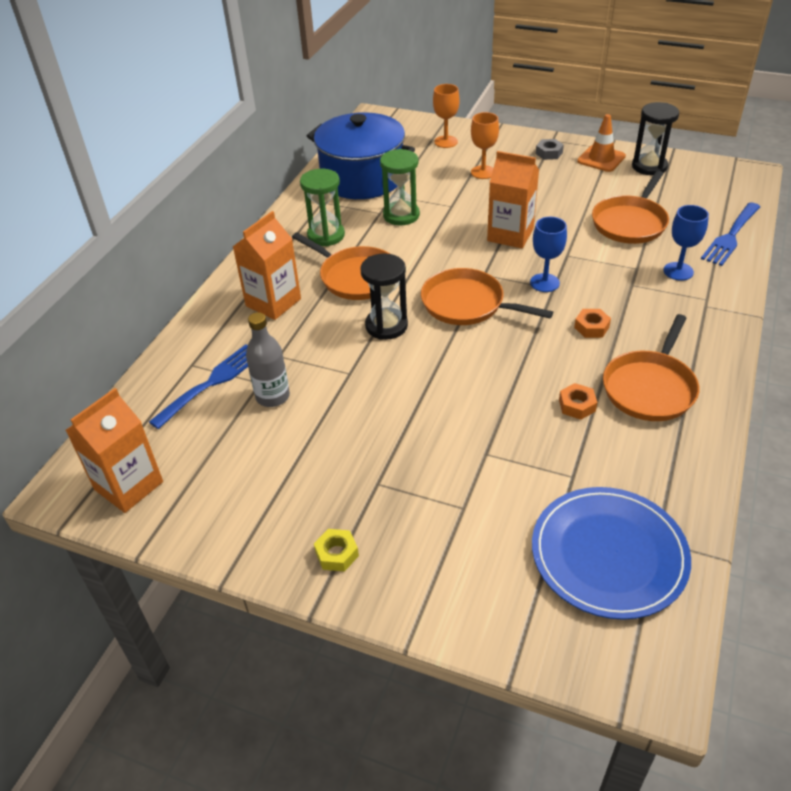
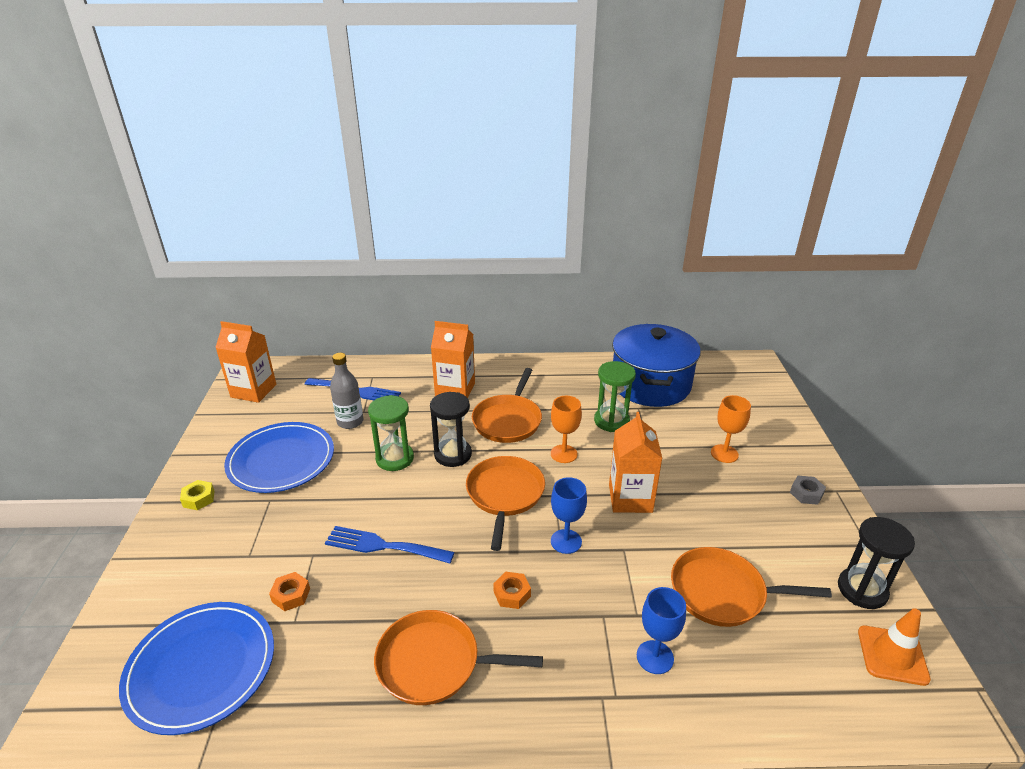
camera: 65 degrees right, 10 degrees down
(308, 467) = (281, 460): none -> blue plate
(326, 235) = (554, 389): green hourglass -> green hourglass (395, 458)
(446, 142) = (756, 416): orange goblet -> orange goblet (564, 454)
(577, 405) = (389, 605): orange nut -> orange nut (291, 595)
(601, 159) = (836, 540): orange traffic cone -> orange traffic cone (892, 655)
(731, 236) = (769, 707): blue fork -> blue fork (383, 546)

---------------

**PROBLEM DETAILS**
Filter the lines above, keeping and copying those that contain "orange".

**SOLUTION TO THIS TASK**
(446, 142) = (756, 416): orange goblet -> orange goblet (564, 454)
(577, 405) = (389, 605): orange nut -> orange nut (291, 595)
(601, 159) = (836, 540): orange traffic cone -> orange traffic cone (892, 655)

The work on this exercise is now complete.